## [THE PROBLEM]
Print exactly the lines below between the line holding "blue truck: 0 -> 4" and the line holding "brown camera: 1 -> 0", inclusive, and nothing more.

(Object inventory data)
⟨

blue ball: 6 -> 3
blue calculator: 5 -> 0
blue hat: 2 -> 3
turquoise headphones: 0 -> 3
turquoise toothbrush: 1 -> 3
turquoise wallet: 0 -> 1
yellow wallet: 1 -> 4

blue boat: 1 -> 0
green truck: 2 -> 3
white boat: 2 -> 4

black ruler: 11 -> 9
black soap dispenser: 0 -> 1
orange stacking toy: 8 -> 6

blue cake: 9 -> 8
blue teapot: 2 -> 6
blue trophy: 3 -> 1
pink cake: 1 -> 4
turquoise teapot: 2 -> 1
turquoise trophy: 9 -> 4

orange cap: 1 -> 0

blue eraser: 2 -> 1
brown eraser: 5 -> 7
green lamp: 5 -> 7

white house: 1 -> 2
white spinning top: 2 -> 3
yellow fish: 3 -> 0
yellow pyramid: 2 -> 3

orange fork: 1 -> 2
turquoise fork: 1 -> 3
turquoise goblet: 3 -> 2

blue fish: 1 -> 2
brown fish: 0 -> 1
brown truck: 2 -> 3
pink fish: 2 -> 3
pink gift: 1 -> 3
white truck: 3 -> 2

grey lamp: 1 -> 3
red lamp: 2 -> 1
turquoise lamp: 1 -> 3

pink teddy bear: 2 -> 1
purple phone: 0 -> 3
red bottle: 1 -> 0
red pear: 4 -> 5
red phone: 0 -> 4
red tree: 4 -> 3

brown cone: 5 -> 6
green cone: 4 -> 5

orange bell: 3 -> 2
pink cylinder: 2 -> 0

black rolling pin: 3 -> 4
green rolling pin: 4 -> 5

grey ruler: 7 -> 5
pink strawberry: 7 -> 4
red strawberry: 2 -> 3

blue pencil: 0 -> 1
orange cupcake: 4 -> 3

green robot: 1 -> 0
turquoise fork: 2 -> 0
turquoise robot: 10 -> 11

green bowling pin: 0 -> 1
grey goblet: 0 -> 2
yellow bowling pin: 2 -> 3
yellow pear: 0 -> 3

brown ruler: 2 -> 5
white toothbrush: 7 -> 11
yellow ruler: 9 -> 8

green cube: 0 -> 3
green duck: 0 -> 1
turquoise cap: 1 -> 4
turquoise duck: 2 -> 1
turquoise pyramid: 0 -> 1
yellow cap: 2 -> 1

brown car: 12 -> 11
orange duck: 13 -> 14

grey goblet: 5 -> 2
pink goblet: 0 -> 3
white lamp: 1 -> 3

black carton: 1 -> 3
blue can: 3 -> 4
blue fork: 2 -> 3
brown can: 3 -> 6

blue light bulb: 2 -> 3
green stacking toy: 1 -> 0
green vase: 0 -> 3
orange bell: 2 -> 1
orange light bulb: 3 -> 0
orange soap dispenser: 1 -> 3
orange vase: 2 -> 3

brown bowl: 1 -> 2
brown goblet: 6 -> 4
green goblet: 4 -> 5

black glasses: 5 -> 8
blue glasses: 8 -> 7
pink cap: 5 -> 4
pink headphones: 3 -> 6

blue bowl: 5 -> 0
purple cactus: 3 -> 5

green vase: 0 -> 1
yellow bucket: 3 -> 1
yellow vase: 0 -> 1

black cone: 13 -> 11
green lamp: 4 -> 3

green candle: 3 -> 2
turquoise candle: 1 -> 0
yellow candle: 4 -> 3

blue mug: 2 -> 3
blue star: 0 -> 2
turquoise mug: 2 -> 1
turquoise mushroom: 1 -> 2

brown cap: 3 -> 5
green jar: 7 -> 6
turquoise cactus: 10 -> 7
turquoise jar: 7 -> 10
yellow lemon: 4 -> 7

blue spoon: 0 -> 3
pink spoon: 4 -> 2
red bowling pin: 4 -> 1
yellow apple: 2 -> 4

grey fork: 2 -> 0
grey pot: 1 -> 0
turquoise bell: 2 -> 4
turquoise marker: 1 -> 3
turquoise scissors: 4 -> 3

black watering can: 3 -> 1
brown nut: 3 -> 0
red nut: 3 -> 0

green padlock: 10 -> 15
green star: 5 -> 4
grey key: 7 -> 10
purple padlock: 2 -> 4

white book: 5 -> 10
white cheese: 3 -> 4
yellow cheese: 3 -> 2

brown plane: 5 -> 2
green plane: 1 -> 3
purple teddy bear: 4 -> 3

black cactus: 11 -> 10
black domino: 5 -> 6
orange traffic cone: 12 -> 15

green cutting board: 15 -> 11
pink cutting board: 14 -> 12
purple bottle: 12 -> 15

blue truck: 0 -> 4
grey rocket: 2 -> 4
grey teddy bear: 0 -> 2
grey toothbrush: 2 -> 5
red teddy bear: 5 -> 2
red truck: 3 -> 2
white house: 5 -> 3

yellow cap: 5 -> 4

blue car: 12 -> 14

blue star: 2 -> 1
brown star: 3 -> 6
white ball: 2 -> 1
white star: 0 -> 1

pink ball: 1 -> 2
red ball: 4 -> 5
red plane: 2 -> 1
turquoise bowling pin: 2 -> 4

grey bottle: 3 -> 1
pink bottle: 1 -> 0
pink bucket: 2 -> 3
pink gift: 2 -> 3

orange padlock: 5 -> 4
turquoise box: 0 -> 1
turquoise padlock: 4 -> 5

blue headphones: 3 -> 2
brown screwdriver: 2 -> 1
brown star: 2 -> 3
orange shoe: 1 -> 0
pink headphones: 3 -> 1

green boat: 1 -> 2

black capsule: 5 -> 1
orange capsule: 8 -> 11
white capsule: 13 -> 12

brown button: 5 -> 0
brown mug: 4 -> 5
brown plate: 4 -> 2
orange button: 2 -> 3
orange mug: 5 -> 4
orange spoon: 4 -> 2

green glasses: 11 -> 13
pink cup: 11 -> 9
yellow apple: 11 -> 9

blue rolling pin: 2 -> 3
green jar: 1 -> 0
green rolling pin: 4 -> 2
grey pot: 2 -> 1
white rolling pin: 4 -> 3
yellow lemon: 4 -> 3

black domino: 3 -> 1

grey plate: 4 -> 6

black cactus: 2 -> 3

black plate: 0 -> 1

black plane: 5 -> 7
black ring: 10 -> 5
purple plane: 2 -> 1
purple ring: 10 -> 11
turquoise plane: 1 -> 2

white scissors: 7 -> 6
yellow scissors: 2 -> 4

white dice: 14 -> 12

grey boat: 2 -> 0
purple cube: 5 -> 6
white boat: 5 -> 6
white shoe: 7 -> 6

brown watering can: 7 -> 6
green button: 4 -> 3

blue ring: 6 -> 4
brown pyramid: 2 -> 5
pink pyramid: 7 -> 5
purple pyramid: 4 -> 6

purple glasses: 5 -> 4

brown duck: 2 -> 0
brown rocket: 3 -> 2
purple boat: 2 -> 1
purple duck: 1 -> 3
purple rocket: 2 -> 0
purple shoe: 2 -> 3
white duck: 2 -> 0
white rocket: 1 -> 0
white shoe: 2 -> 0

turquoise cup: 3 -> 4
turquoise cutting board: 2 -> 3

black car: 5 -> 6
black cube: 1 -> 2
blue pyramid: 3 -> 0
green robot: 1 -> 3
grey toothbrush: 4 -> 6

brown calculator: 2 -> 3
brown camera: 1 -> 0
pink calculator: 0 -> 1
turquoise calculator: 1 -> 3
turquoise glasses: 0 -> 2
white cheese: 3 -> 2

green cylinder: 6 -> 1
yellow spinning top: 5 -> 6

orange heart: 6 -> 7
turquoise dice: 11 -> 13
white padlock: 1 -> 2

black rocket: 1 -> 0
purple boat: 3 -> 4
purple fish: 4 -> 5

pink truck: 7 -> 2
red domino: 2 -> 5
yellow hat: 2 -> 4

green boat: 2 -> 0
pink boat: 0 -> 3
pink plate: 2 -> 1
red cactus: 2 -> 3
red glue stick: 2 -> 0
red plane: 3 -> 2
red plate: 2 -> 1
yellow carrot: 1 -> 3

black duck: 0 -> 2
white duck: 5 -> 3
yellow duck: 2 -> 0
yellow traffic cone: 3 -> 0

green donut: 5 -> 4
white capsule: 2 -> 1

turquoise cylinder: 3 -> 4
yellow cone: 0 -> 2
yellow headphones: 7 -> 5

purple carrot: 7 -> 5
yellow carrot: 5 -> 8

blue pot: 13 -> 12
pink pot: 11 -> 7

⟩

## [THE ANSWER]
blue truck: 0 -> 4
grey rocket: 2 -> 4
grey teddy bear: 0 -> 2
grey toothbrush: 2 -> 5
red teddy bear: 5 -> 2
red truck: 3 -> 2
white house: 5 -> 3

yellow cap: 5 -> 4

blue car: 12 -> 14

blue star: 2 -> 1
brown star: 3 -> 6
white ball: 2 -> 1
white star: 0 -> 1

pink ball: 1 -> 2
red ball: 4 -> 5
red plane: 2 -> 1
turquoise bowling pin: 2 -> 4

grey bottle: 3 -> 1
pink bottle: 1 -> 0
pink bucket: 2 -> 3
pink gift: 2 -> 3

orange padlock: 5 -> 4
turquoise box: 0 -> 1
turquoise padlock: 4 -> 5

blue headphones: 3 -> 2
brown screwdriver: 2 -> 1
brown star: 2 -> 3
orange shoe: 1 -> 0
pink headphones: 3 -> 1

green boat: 1 -> 2

black capsule: 5 -> 1
orange capsule: 8 -> 11
white capsule: 13 -> 12

brown button: 5 -> 0
brown mug: 4 -> 5
brown plate: 4 -> 2
orange button: 2 -> 3
orange mug: 5 -> 4
orange spoon: 4 -> 2

green glasses: 11 -> 13
pink cup: 11 -> 9
yellow apple: 11 -> 9

blue rolling pin: 2 -> 3
green jar: 1 -> 0
green rolling pin: 4 -> 2
grey pot: 2 -> 1
white rolling pin: 4 -> 3
yellow lemon: 4 -> 3

black domino: 3 -> 1

grey plate: 4 -> 6

black cactus: 2 -> 3

black plate: 0 -> 1

black plane: 5 -> 7
black ring: 10 -> 5
purple plane: 2 -> 1
purple ring: 10 -> 11
turquoise plane: 1 -> 2

white scissors: 7 -> 6
yellow scissors: 2 -> 4

white dice: 14 -> 12

grey boat: 2 -> 0
purple cube: 5 -> 6
white boat: 5 -> 6
white shoe: 7 -> 6

brown watering can: 7 -> 6
green button: 4 -> 3

blue ring: 6 -> 4
brown pyramid: 2 -> 5
pink pyramid: 7 -> 5
purple pyramid: 4 -> 6

purple glasses: 5 -> 4

brown duck: 2 -> 0
brown rocket: 3 -> 2
purple boat: 2 -> 1
purple duck: 1 -> 3
purple rocket: 2 -> 0
purple shoe: 2 -> 3
white duck: 2 -> 0
white rocket: 1 -> 0
white shoe: 2 -> 0

turquoise cup: 3 -> 4
turquoise cutting board: 2 -> 3

black car: 5 -> 6
black cube: 1 -> 2
blue pyramid: 3 -> 0
green robot: 1 -> 3
grey toothbrush: 4 -> 6

brown calculator: 2 -> 3
brown camera: 1 -> 0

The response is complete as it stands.